■ What is needed
The expected response is the complete listing below, restated exactly, with its pictures omitted.

■ Information provided
.....
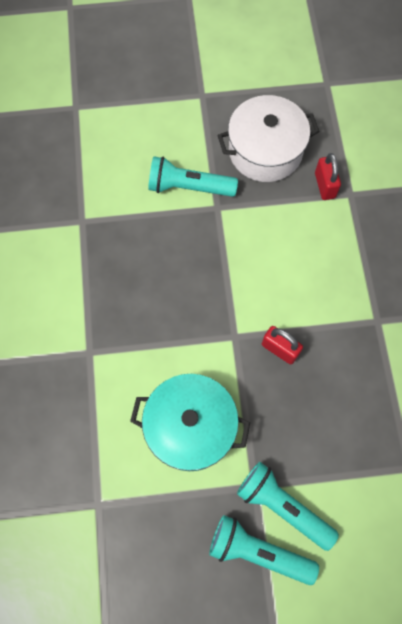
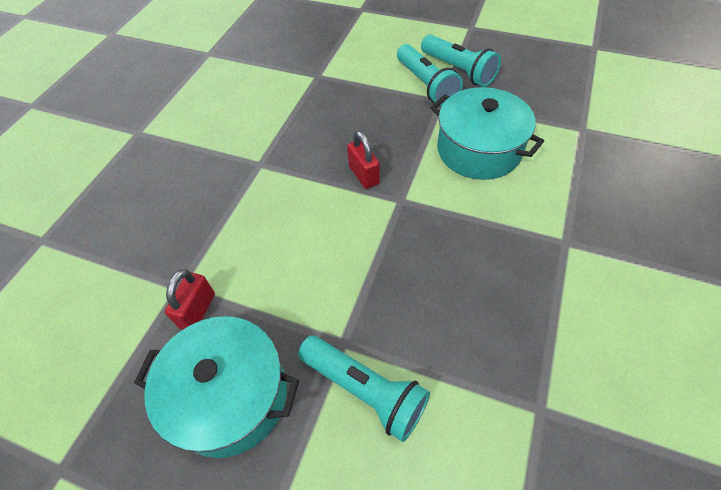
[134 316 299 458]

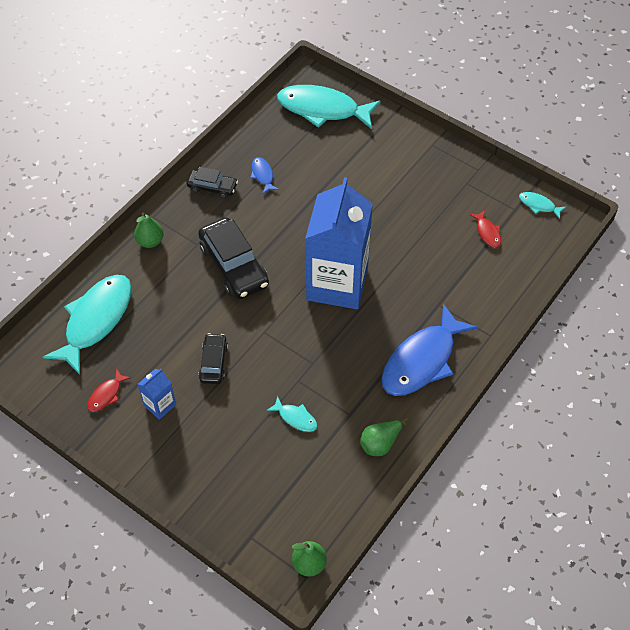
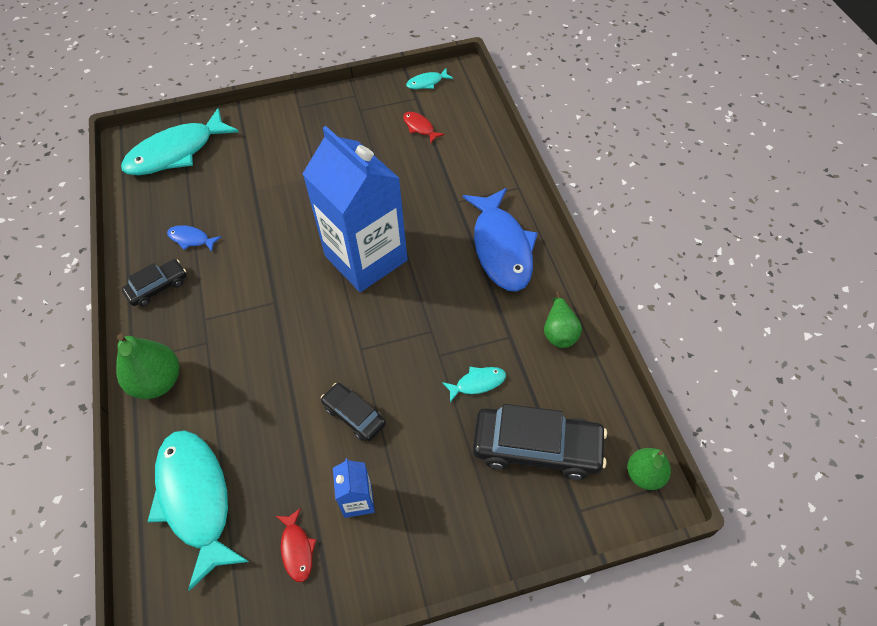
[116 334 179 399]
[473 404 607 480]
[403 112 445 143]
.....
■ Response to this exercise
[134 316 299 458]

[116 334 179 399]
[473 404 607 480]
[403 112 445 143]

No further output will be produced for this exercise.